• YOUR TASK: Please copy, exactly as they appear below, the lines from the one containing "(572, 391) = (496, 442): brown" through the one containing "(507, 278) = (385, 278): orange".
Start of SOURCE INFORMATION
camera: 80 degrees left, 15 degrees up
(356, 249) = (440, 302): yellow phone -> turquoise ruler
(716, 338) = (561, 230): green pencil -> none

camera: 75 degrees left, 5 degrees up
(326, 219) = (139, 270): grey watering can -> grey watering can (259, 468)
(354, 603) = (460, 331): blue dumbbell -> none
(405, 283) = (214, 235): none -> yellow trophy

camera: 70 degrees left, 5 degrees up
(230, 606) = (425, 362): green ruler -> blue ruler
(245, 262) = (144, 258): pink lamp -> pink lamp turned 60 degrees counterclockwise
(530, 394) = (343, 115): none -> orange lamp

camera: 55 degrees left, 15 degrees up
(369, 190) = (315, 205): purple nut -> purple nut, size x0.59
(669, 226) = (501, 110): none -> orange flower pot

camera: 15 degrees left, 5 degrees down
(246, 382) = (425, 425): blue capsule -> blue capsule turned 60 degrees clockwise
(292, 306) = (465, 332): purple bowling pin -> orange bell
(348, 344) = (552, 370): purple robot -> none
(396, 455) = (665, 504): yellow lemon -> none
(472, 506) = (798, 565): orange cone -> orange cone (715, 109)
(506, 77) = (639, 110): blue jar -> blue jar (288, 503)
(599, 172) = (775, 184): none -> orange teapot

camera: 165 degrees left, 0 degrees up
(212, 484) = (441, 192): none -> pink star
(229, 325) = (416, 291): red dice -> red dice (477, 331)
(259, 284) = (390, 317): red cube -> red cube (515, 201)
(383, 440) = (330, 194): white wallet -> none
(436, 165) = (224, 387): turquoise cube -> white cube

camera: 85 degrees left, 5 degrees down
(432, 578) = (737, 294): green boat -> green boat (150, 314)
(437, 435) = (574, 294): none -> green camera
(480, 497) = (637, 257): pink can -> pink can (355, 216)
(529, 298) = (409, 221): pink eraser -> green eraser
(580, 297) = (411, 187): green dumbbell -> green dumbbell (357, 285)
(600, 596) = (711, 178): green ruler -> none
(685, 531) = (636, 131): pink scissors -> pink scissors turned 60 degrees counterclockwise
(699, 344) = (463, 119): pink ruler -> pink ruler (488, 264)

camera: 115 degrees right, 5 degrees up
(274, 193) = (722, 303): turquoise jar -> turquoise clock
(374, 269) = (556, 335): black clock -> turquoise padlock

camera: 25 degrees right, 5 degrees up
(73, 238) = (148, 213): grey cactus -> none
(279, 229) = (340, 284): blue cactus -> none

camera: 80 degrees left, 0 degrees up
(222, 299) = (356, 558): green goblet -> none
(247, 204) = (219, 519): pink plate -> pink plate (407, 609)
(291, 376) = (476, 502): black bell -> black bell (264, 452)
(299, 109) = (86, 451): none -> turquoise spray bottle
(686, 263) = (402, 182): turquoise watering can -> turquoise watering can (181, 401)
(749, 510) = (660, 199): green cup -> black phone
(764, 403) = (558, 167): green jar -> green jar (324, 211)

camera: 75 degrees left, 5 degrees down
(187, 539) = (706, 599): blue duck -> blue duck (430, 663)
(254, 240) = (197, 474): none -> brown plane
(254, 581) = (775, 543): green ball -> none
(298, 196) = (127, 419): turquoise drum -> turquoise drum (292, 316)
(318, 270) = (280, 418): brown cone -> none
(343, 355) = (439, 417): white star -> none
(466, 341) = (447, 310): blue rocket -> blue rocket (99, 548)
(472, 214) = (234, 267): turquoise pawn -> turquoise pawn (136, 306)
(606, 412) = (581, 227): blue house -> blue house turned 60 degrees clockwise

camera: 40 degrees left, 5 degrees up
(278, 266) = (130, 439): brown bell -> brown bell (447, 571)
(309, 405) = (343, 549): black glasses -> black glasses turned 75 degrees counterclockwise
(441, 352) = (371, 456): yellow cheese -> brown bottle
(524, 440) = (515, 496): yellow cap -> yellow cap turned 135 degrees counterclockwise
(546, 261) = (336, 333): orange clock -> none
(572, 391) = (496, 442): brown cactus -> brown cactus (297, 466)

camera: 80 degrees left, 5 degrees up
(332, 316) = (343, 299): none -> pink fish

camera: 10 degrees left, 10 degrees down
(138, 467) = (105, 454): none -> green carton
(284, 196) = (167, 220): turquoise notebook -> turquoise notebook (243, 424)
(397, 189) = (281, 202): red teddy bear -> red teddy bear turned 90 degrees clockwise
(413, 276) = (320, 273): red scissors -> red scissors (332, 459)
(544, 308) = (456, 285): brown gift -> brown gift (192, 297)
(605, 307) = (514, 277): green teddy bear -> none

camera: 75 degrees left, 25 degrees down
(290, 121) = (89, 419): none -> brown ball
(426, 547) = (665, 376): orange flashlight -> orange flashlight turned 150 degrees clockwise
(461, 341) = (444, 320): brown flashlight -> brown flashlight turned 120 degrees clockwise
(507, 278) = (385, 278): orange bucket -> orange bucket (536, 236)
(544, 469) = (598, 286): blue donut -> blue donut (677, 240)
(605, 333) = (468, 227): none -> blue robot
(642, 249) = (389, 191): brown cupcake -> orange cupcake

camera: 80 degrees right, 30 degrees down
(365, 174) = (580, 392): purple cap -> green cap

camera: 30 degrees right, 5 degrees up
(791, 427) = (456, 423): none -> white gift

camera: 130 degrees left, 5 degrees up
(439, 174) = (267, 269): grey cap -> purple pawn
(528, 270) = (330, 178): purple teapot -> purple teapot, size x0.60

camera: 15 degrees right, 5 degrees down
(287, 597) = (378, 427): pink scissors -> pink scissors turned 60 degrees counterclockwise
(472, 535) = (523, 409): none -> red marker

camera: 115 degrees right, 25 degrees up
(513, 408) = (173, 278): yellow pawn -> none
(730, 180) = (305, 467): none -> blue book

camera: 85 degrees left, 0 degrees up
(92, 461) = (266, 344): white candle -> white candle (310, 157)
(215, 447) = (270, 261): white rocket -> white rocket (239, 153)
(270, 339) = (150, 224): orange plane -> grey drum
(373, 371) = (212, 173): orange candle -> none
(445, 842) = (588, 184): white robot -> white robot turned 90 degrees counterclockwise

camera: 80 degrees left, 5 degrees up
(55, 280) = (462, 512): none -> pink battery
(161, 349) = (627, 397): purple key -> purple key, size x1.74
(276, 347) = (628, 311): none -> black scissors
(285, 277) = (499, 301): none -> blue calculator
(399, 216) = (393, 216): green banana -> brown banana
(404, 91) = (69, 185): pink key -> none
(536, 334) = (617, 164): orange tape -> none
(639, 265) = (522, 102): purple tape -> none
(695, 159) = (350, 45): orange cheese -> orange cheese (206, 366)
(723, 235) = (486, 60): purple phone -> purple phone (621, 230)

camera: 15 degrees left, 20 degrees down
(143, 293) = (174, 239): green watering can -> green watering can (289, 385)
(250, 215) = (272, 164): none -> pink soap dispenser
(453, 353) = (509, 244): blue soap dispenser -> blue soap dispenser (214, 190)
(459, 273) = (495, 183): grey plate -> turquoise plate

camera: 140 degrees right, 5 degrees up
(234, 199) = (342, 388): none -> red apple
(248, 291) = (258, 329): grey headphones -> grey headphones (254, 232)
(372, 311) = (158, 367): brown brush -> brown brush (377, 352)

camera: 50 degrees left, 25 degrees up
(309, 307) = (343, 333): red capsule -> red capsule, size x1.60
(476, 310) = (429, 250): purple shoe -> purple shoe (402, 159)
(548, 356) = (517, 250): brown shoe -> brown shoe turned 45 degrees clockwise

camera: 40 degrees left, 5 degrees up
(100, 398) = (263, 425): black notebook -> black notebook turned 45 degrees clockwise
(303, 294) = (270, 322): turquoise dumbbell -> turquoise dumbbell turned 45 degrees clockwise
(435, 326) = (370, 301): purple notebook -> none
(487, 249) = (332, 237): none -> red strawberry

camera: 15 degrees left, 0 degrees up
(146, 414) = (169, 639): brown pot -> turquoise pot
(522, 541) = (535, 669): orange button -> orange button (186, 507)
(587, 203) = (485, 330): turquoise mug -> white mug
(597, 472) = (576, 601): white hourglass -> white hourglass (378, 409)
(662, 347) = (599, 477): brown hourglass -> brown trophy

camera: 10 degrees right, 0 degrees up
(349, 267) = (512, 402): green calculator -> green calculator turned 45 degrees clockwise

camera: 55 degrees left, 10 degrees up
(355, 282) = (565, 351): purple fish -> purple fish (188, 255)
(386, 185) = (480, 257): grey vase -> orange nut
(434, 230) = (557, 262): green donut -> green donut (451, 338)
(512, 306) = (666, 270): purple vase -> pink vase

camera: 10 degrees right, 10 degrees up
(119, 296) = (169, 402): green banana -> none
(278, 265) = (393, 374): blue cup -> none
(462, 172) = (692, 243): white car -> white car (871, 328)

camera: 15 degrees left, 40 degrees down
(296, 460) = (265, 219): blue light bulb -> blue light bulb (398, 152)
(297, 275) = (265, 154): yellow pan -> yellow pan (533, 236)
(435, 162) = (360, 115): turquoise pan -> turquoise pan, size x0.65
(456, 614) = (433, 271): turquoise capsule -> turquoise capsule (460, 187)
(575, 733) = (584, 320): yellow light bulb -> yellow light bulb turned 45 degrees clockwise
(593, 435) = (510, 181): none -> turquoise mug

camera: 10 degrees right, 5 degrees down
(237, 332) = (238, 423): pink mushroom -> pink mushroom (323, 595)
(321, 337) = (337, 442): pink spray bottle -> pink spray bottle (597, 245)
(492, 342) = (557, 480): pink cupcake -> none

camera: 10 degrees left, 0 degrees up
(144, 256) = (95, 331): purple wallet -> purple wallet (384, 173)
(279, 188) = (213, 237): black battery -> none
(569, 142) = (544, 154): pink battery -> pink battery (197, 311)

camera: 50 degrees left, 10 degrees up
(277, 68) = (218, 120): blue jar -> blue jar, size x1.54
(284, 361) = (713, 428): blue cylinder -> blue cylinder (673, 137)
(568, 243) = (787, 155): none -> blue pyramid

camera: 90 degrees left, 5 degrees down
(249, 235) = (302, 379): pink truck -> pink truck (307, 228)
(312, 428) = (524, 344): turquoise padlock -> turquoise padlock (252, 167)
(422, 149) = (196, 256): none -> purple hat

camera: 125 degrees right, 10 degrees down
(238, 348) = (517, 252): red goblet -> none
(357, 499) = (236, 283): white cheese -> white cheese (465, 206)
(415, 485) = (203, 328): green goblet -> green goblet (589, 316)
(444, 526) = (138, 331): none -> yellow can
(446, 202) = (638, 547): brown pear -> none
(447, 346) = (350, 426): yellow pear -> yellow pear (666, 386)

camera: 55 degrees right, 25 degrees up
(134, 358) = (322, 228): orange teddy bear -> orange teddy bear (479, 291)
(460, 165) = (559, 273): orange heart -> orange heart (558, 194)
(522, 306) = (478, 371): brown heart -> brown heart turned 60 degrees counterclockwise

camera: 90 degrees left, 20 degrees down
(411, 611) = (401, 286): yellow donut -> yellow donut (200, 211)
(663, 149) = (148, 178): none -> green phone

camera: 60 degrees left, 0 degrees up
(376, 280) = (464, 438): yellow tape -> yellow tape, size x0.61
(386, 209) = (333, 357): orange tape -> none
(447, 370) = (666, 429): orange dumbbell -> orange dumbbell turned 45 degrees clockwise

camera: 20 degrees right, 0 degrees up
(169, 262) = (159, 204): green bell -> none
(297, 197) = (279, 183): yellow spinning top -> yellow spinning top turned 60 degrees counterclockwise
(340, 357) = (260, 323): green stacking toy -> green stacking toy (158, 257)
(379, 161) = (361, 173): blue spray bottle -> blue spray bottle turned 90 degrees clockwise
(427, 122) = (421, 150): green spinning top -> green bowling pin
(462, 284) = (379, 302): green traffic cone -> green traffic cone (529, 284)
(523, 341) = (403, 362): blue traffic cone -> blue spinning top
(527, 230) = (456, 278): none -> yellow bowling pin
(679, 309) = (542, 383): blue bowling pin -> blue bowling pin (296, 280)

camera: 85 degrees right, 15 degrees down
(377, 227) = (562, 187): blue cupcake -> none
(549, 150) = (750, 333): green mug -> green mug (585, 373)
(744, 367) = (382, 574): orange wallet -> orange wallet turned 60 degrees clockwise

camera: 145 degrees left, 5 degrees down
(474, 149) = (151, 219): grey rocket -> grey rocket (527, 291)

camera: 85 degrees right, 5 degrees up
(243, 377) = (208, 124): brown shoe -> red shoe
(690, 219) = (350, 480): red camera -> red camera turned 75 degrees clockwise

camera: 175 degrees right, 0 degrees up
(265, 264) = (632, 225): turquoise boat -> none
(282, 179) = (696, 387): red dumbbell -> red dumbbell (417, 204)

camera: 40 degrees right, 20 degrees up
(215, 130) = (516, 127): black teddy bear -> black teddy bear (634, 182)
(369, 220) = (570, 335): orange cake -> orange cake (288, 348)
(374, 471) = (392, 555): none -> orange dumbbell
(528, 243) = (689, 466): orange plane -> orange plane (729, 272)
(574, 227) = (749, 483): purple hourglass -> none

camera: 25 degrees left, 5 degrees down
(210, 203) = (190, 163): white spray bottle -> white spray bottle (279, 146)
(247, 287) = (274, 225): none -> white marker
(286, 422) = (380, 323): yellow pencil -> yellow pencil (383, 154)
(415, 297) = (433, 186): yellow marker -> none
End of SOURCE INFORMATION
• WRITTEN SOLUTION:
(572, 391) = (496, 442): brown cactus -> brown cactus (297, 466)

camera: 80 degrees left, 5 degrees up
(332, 316) = (343, 299): none -> pink fish

camera: 10 degrees left, 10 degrees down
(138, 467) = (105, 454): none -> green carton
(284, 196) = (167, 220): turquoise notebook -> turquoise notebook (243, 424)
(397, 189) = (281, 202): red teddy bear -> red teddy bear turned 90 degrees clockwise
(413, 276) = (320, 273): red scissors -> red scissors (332, 459)
(544, 308) = (456, 285): brown gift -> brown gift (192, 297)
(605, 307) = (514, 277): green teddy bear -> none

camera: 75 degrees left, 25 degrees down
(290, 121) = (89, 419): none -> brown ball
(426, 547) = (665, 376): orange flashlight -> orange flashlight turned 150 degrees clockwise
(461, 341) = (444, 320): brown flashlight -> brown flashlight turned 120 degrees clockwise
(507, 278) = (385, 278): orange bucket -> orange bucket (536, 236)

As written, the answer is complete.